**What needs to be done**
Omitting every picture, output the records below exactly, please.

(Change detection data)
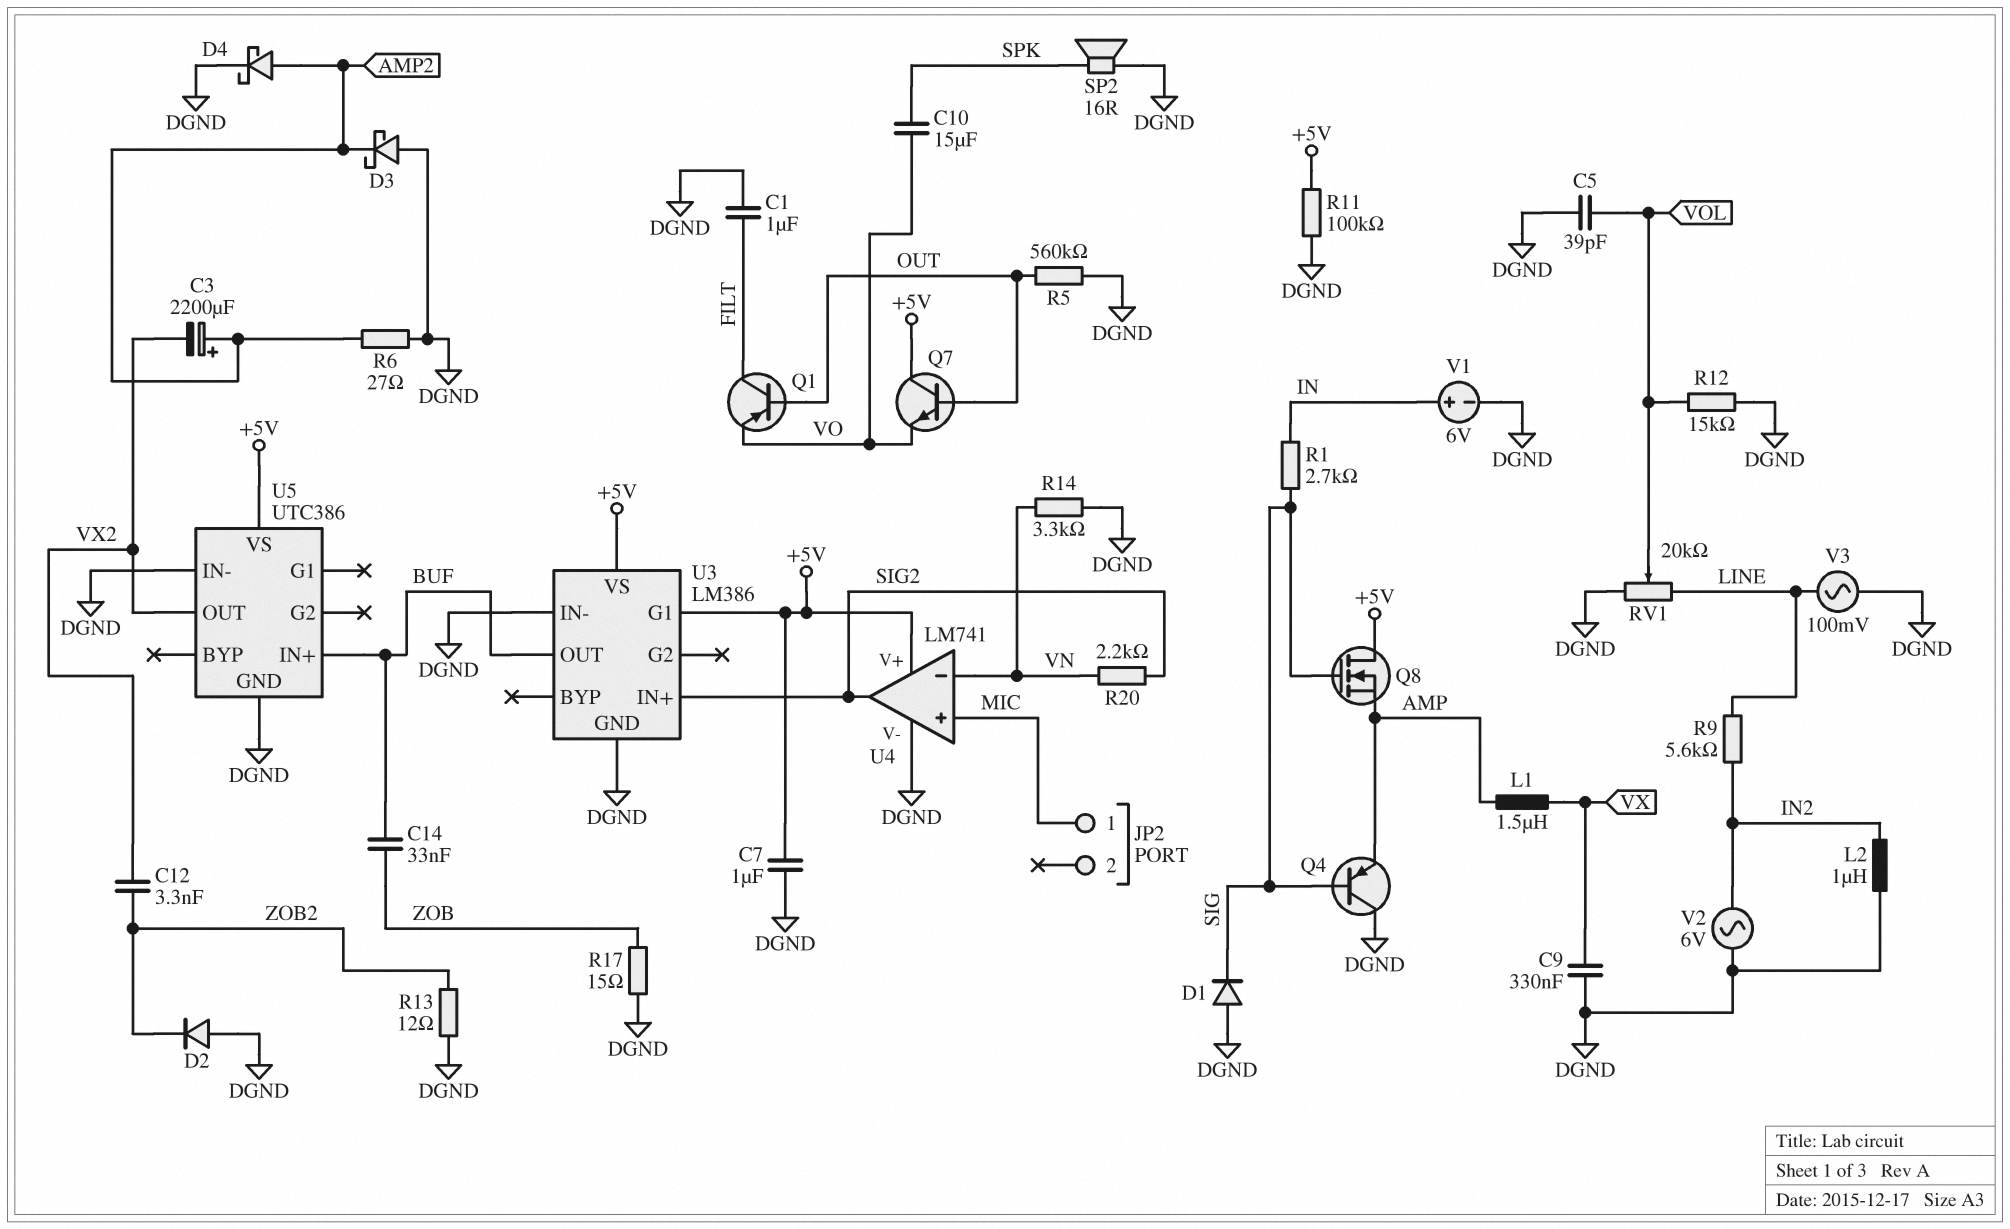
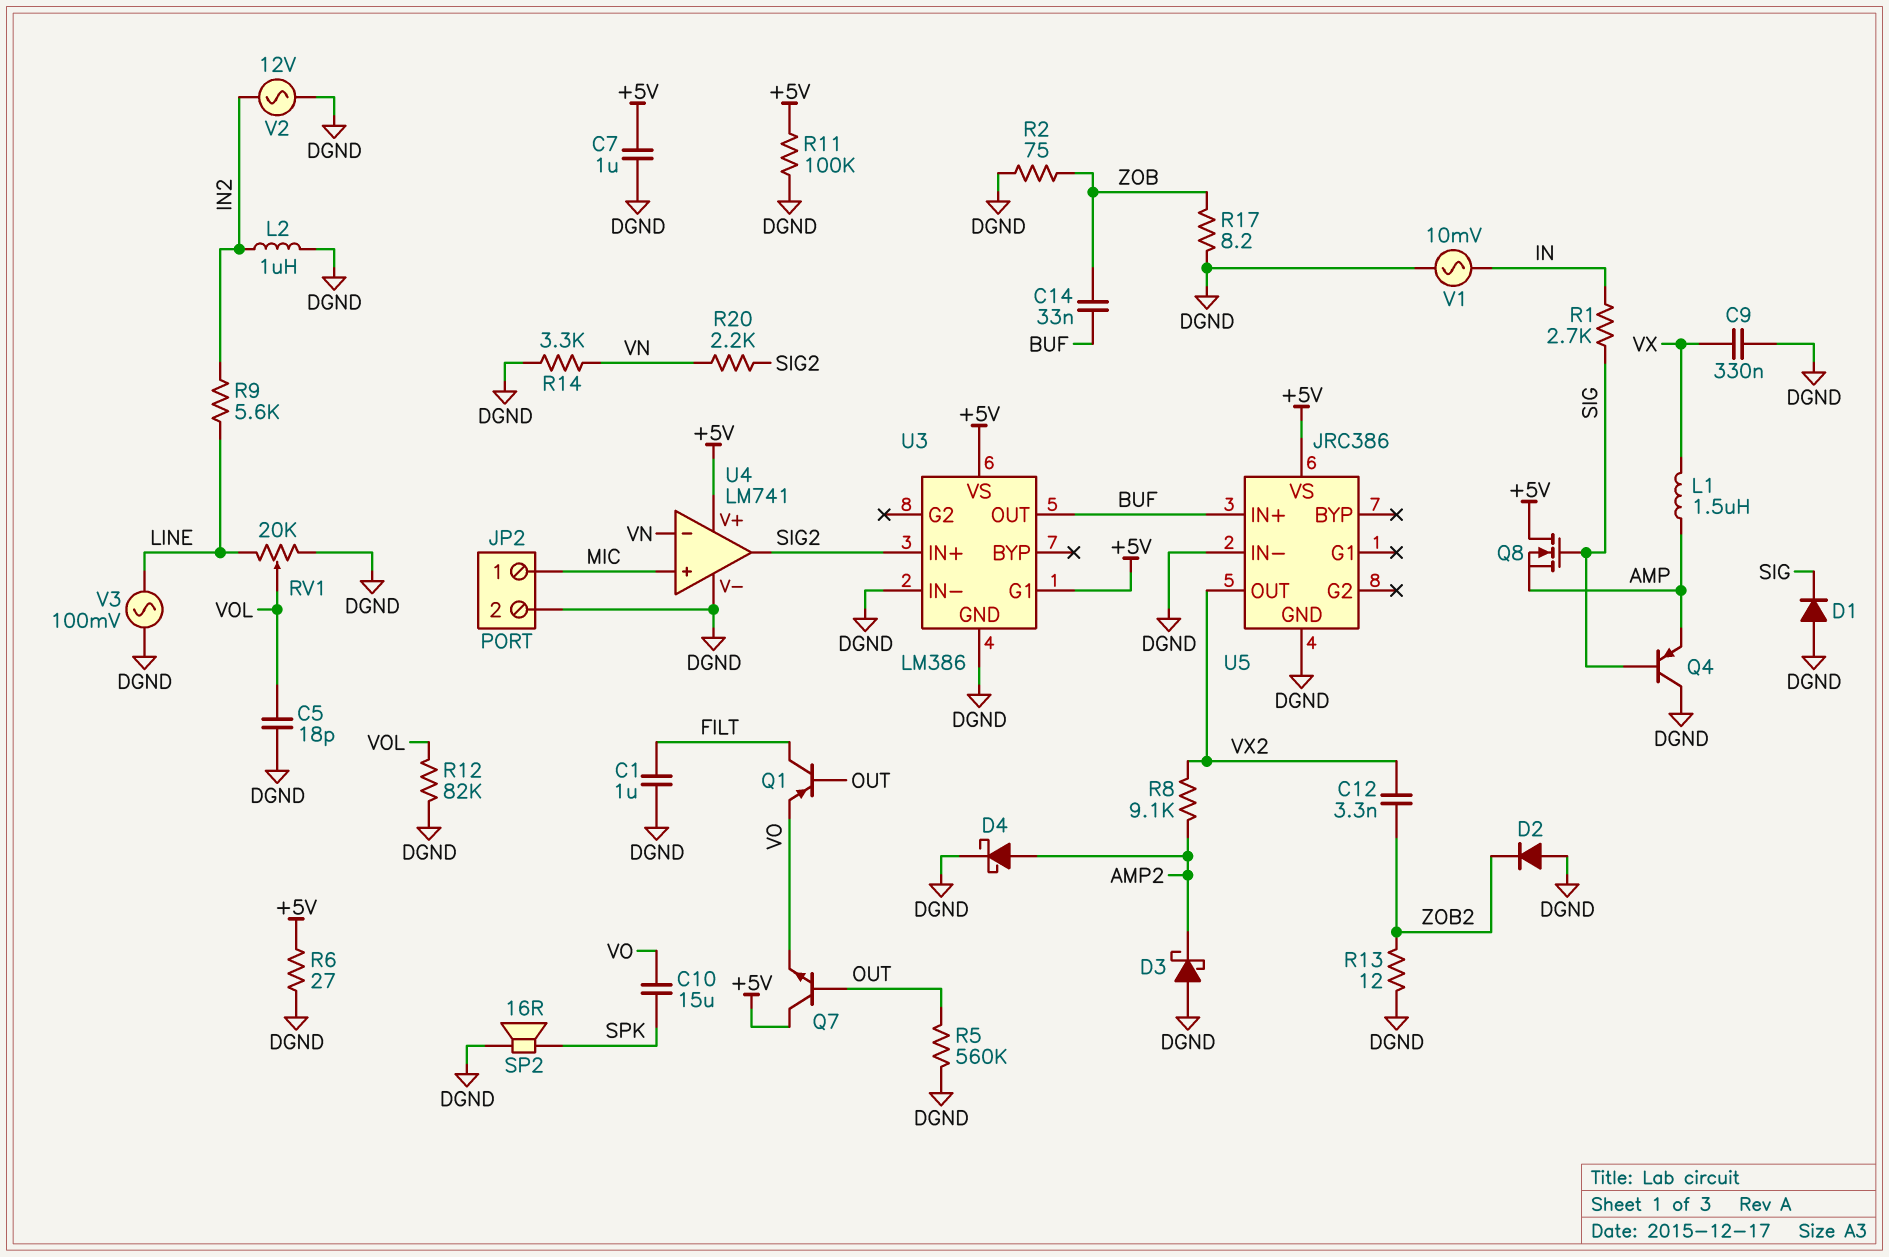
C3: 2200uF (plus AMP2, minus VX2) -> none
C5: 39pF (DGND, VOL) -> 18pF (DGND, VOL)
JP2 pin 2: none -> DGND
R2: none -> 75 (DGND, ZOB)
R6: 27 (AMP2, DGND) -> 27 (+5V, DGND)
R8: none -> 9.1k (AMP2, VX2)
R12: 15k (DGND, VOL) -> 82k (DGND, VOL)
R17: 15 (DGND, ZOB) -> 8.2 (DGND, ZOB)
U5: UTC386 -> JRC386
V1: 6V (plus IN, minus DGND) -> AC 10mV (DGND, IN)
V2: AC 6V (DGND, IN2) -> AC 12V (DGND, IN2)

**Answer section**
C3: 2200uF (plus AMP2, minus VX2) -> none
C5: 39pF (DGND, VOL) -> 18pF (DGND, VOL)
JP2 pin 2: none -> DGND
R2: none -> 75 (DGND, ZOB)
R6: 27 (AMP2, DGND) -> 27 (+5V, DGND)
R8: none -> 9.1k (AMP2, VX2)
R12: 15k (DGND, VOL) -> 82k (DGND, VOL)
R17: 15 (DGND, ZOB) -> 8.2 (DGND, ZOB)
U5: UTC386 -> JRC386
V1: 6V (plus IN, minus DGND) -> AC 10mV (DGND, IN)
V2: AC 6V (DGND, IN2) -> AC 12V (DGND, IN2)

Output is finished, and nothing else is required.